**Try it:**
Please transcribe all of the entries exactly, leaving out any images.

**Data for the task:**
===

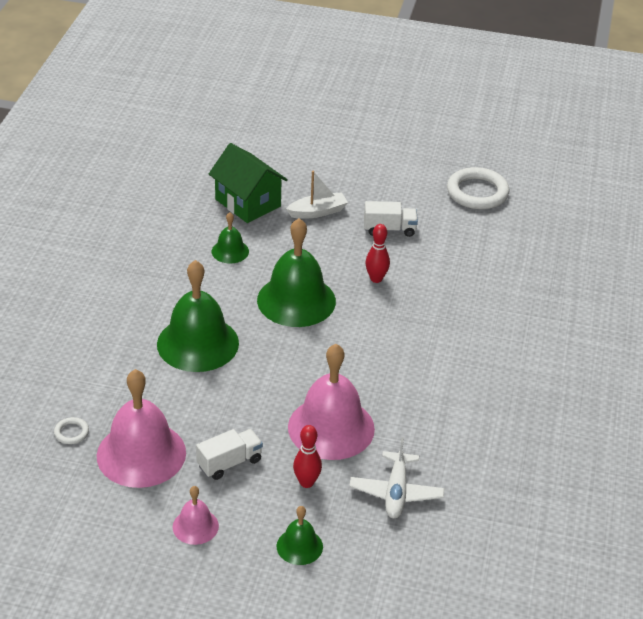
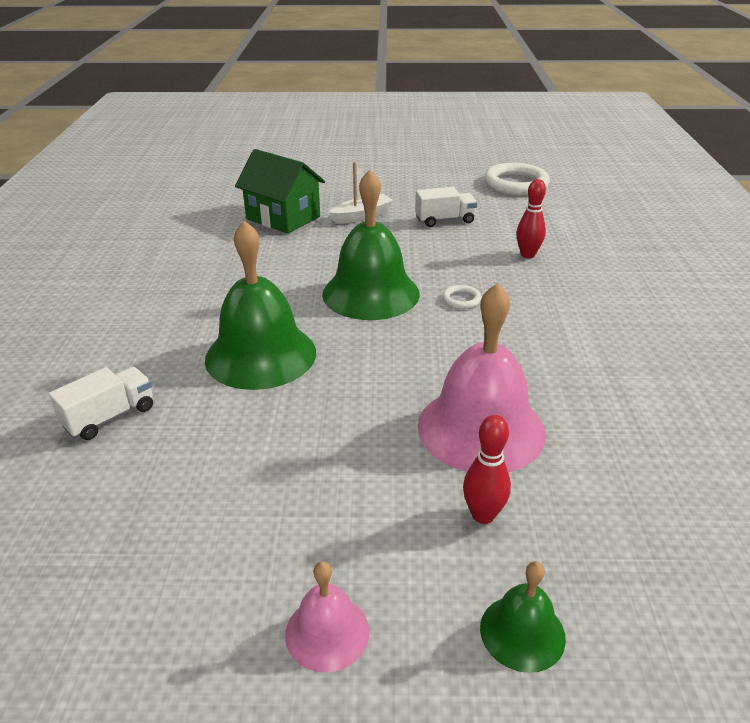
camera: 10 degrees left, 5 degrees down
(71, 432) = (87, 505): white ring -> white ring (461, 299)
(141, 454) = (206, 518): pink bell -> none
(229, 463) = (352, 507): white truck -> white truck (109, 417)
(230, 251) = (276, 259): green bell -> none
(376, 279) = (453, 262): red bowling pin -> red bowling pin (527, 255)
(396, 492) = (623, 505): white plane -> none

===

**Response box:**
camera: 10 degrees left, 5 degrees down
(71, 432) = (87, 505): white ring -> white ring (461, 299)
(141, 454) = (206, 518): pink bell -> none
(229, 463) = (352, 507): white truck -> white truck (109, 417)
(230, 251) = (276, 259): green bell -> none
(376, 279) = (453, 262): red bowling pin -> red bowling pin (527, 255)
(396, 492) = (623, 505): white plane -> none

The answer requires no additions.